═════ MATERIAL PROVIDED

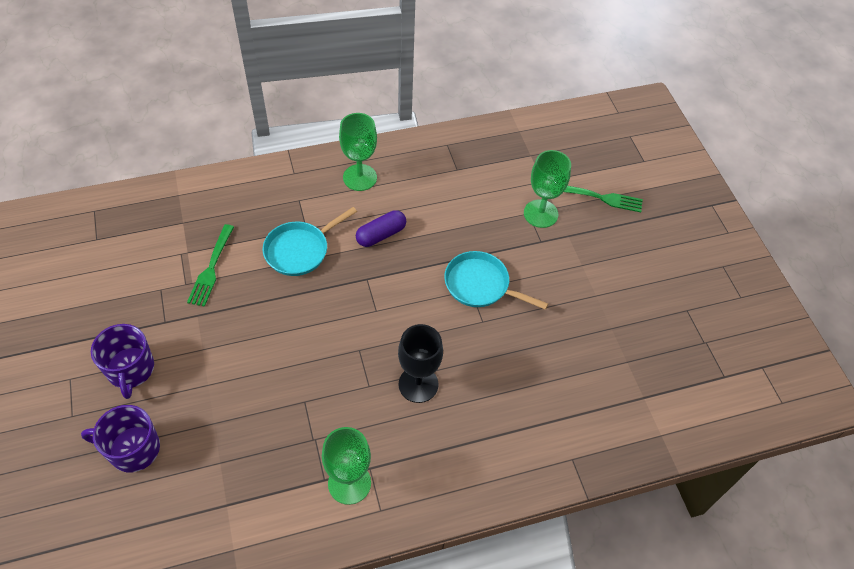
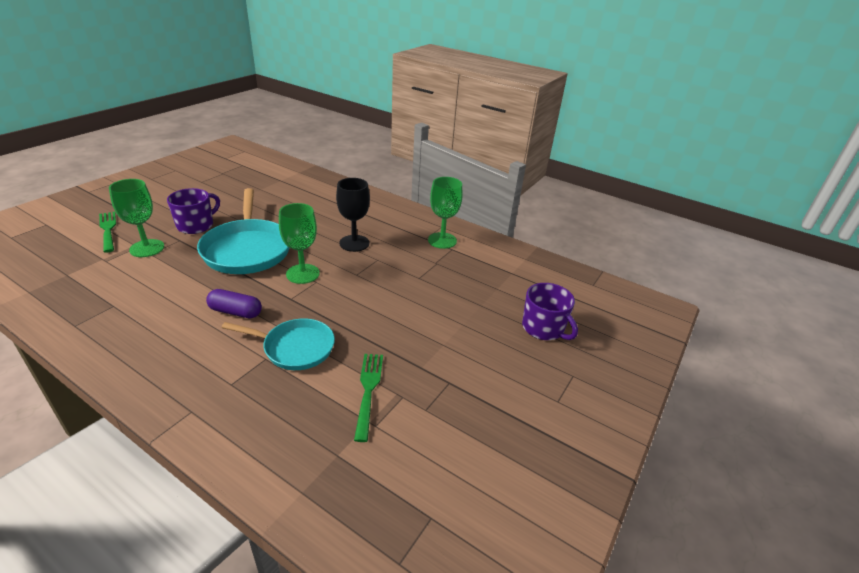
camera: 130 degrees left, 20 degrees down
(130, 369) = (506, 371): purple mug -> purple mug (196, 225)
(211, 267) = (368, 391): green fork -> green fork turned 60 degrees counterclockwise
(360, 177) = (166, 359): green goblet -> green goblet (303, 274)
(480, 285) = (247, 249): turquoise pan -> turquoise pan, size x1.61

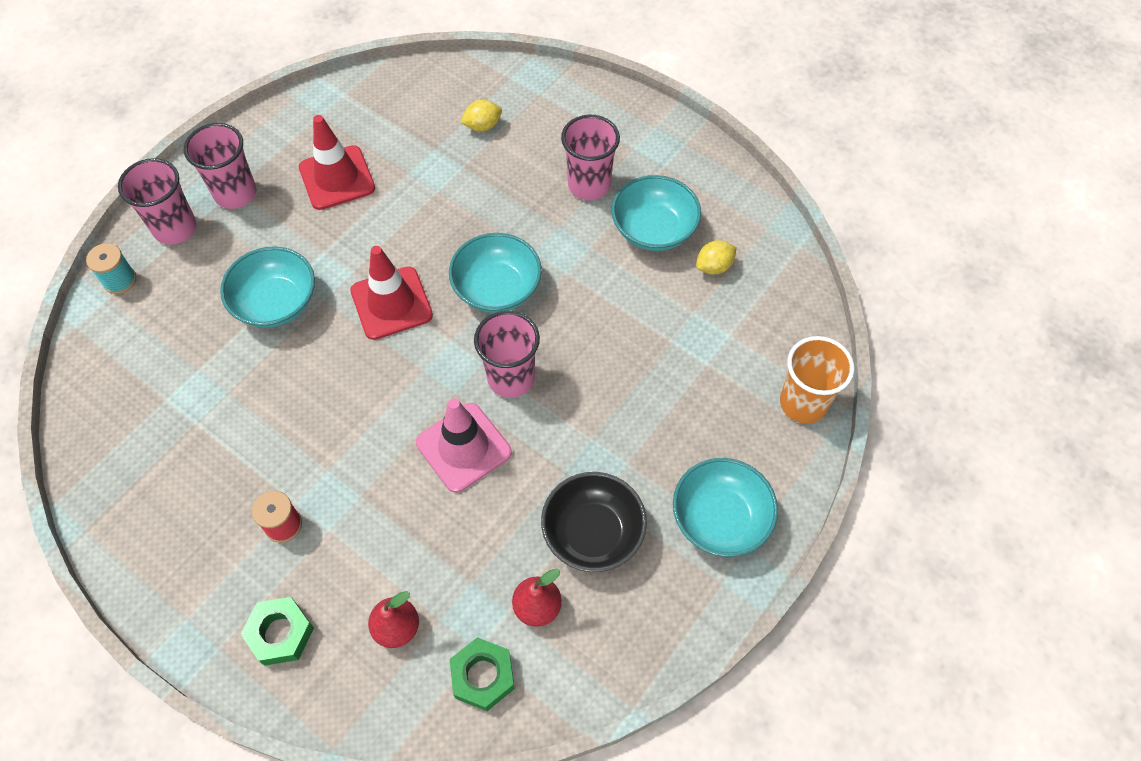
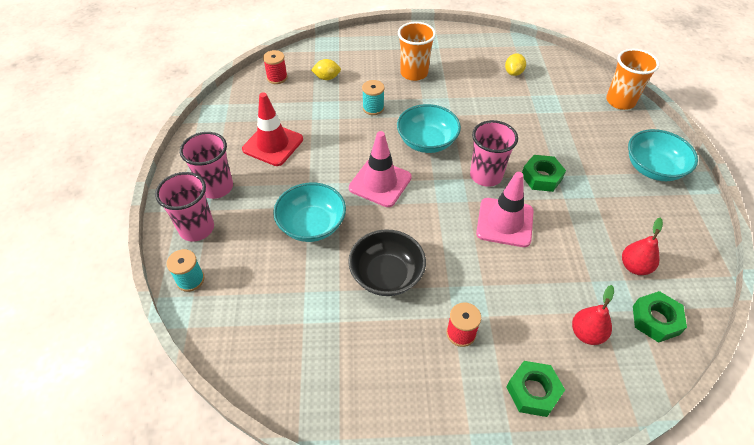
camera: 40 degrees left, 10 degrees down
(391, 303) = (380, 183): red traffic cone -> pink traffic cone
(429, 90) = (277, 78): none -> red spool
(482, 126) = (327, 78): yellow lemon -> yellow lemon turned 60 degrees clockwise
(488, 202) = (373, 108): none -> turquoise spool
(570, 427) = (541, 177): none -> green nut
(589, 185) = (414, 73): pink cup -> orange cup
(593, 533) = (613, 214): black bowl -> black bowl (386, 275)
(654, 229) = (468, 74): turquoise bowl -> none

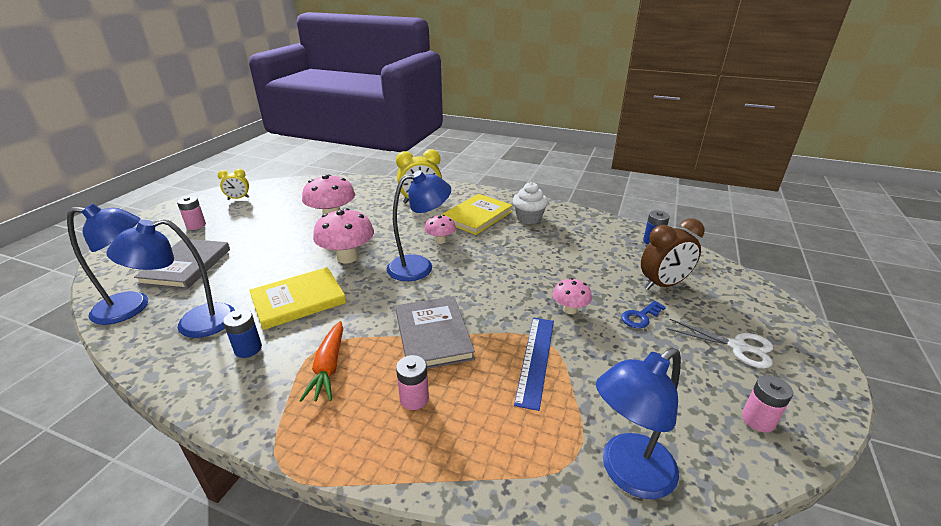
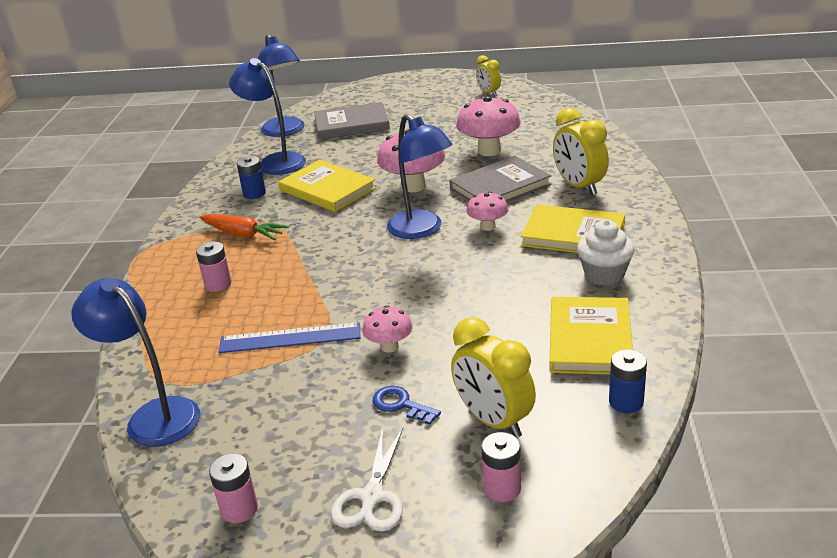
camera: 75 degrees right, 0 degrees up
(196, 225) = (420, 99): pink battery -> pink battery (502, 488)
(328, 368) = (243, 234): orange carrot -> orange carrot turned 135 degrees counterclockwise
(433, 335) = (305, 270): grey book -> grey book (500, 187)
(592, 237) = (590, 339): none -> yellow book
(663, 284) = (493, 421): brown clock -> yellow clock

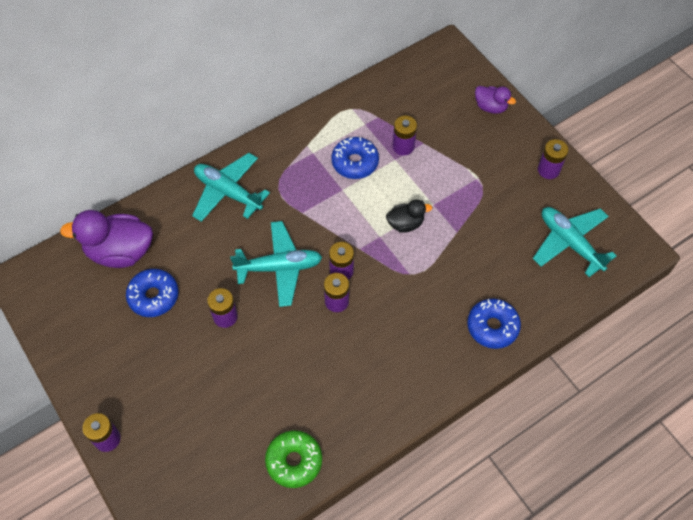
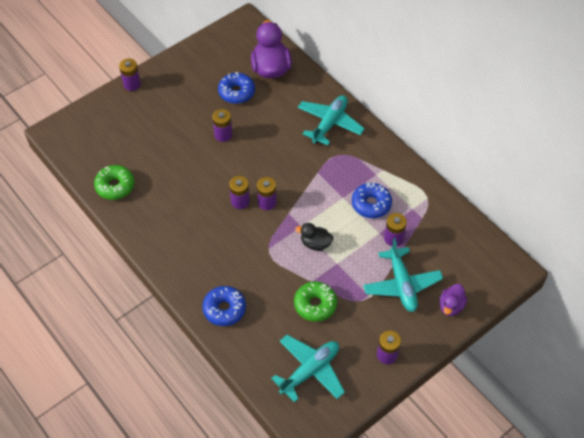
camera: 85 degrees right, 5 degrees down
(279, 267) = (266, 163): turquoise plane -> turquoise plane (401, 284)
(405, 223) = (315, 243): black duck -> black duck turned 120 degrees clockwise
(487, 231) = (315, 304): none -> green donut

══════════

EXERCISE DESCRIPTION » Return every entry of the data above verbatim, with no images included.

THE ANSWER »
camera: 130 degrees left, 20 degrees down
(130, 369) = (506, 371): purple mug -> purple mug (196, 225)
(211, 267) = (368, 391): green fork -> green fork turned 60 degrees counterclockwise
(360, 177) = (166, 359): green goblet -> green goblet (303, 274)
(480, 285) = (247, 249): turquoise pan -> turquoise pan, size x1.61

camera: 40 degrees left, 10 degrees down
(391, 303) = (380, 183): red traffic cone -> pink traffic cone
(429, 90) = (277, 78): none -> red spool
(482, 126) = (327, 78): yellow lemon -> yellow lemon turned 60 degrees clockwise
(488, 202) = (373, 108): none -> turquoise spool
(570, 427) = (541, 177): none -> green nut
(589, 185) = (414, 73): pink cup -> orange cup
(593, 533) = (613, 214): black bowl -> black bowl (386, 275)
(654, 229) = (468, 74): turquoise bowl -> none

camera: 75 degrees right, 0 degrees up
(196, 225) = (420, 99): pink battery -> pink battery (502, 488)
(328, 368) = (243, 234): orange carrot -> orange carrot turned 135 degrees counterclockwise
(433, 335) = (305, 270): grey book -> grey book (500, 187)
(592, 237) = (590, 339): none -> yellow book
(663, 284) = (493, 421): brown clock -> yellow clock

camera: 85 degrees right, 5 degrees down
(279, 267) = (266, 163): turquoise plane -> turquoise plane (401, 284)
(405, 223) = (315, 243): black duck -> black duck turned 120 degrees clockwise
(487, 231) = (315, 304): none -> green donut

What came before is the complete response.